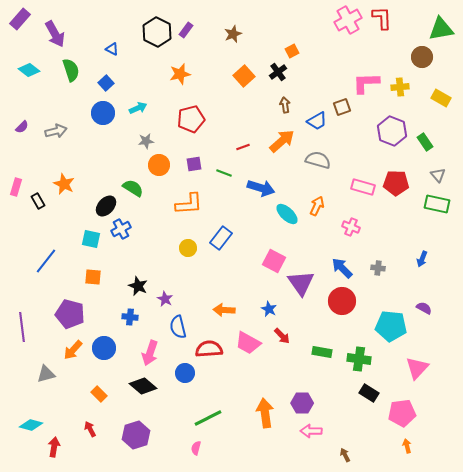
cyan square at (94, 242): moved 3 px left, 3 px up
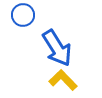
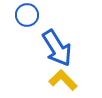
blue circle: moved 4 px right
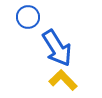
blue circle: moved 1 px right, 2 px down
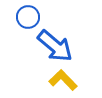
blue arrow: moved 2 px left, 2 px up; rotated 18 degrees counterclockwise
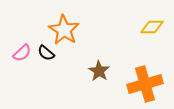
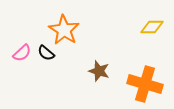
brown star: rotated 15 degrees counterclockwise
orange cross: rotated 32 degrees clockwise
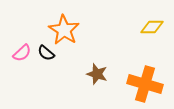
brown star: moved 2 px left, 3 px down
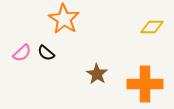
orange star: moved 11 px up
brown star: rotated 15 degrees clockwise
orange cross: rotated 16 degrees counterclockwise
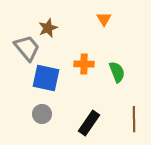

+++

TO BE DONE>
Reproduce every line above exactly, but leave out the pictures.

ANSWER TO THE PROBLEM>
cyan square at (94, 242): moved 3 px left, 3 px up
blue circle: moved 4 px right
blue circle: moved 1 px right, 2 px down
blue arrow: moved 2 px left, 2 px up; rotated 18 degrees counterclockwise
brown star: rotated 15 degrees counterclockwise
orange cross: rotated 32 degrees clockwise
brown star: moved 2 px left, 3 px down
orange star: moved 11 px up
brown star: rotated 15 degrees clockwise
orange cross: rotated 16 degrees counterclockwise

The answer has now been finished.